Given data Block Start

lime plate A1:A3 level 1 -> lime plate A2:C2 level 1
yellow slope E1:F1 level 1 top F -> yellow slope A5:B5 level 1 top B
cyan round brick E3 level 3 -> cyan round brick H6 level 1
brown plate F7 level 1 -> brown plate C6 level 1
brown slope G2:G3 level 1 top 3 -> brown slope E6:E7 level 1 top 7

Given data Block End

▶ Task objective: Give only how many lines above hold "plate".

▶ Response: 2